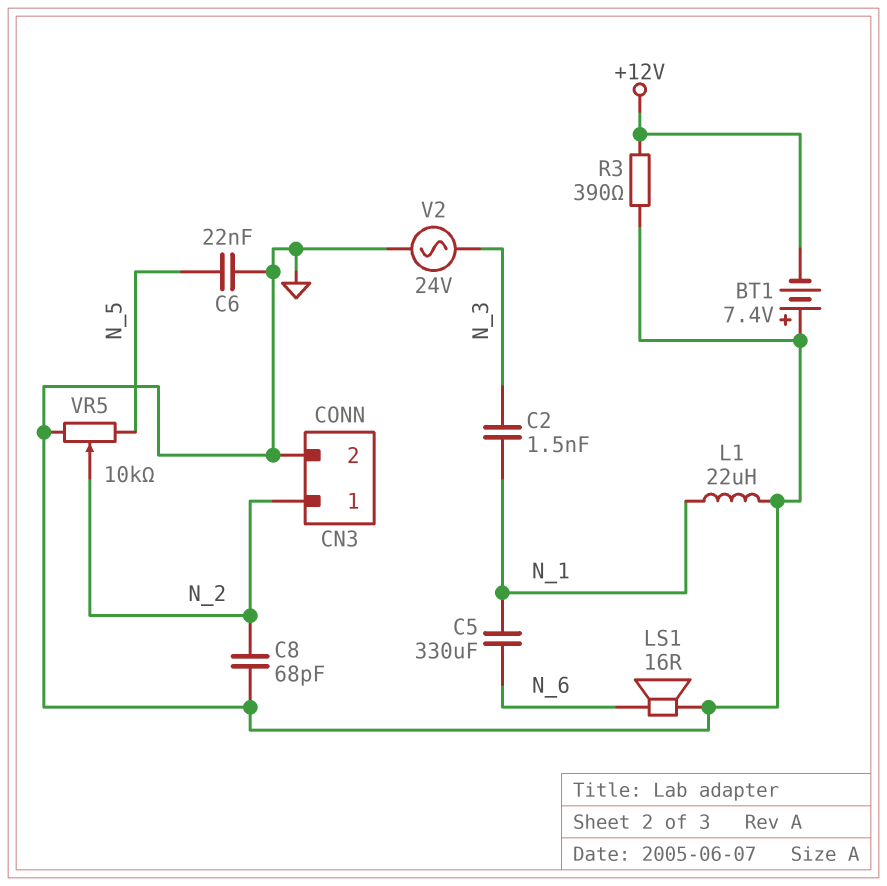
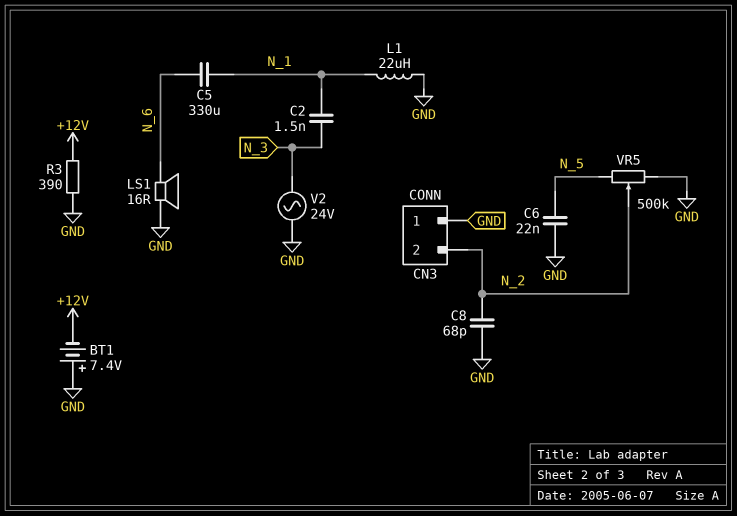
CN3 pin 1: N_2 -> GND
CN3 pin 2: GND -> N_2
VR5: 10k (GND, N_5, wiper N_2) -> 500k (GND, N_5, wiper N_2)

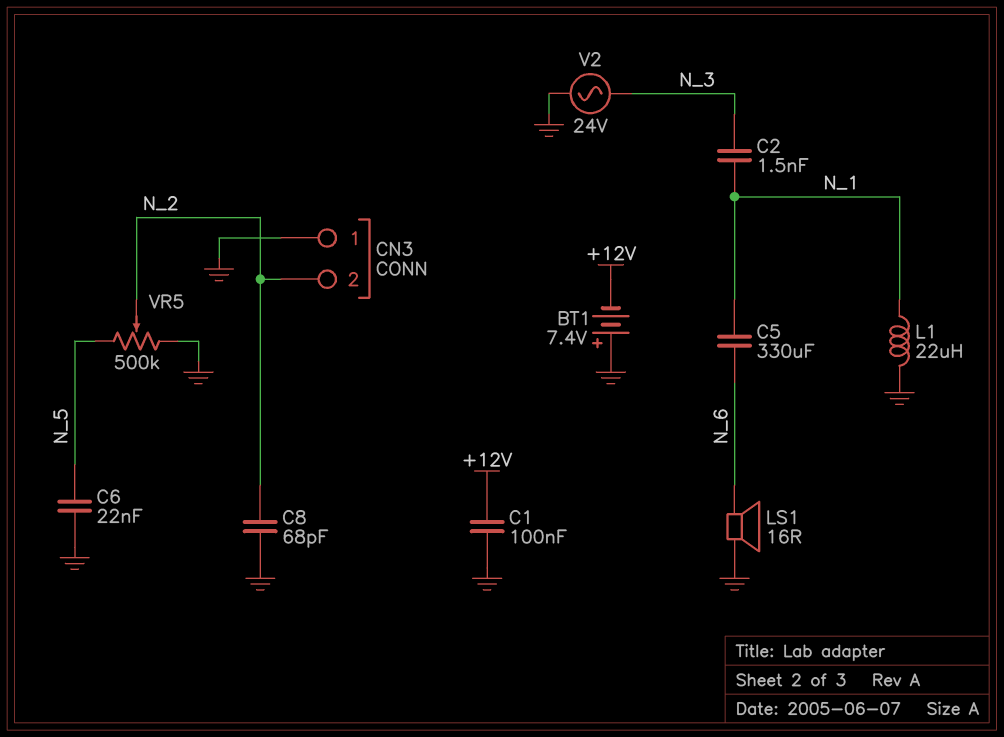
C1: none -> 100nF (+12V, GND)
R3: 390 (+12V, GND) -> none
------------------------------------------------
Give every line above again exactly, with no pictures.

* **RESULT OF THIS EXERCISE**
CN3 pin 1: N_2 -> GND
CN3 pin 2: GND -> N_2
VR5: 10k (GND, N_5, wiper N_2) -> 500k (GND, N_5, wiper N_2)

C1: none -> 100nF (+12V, GND)
R3: 390 (+12V, GND) -> none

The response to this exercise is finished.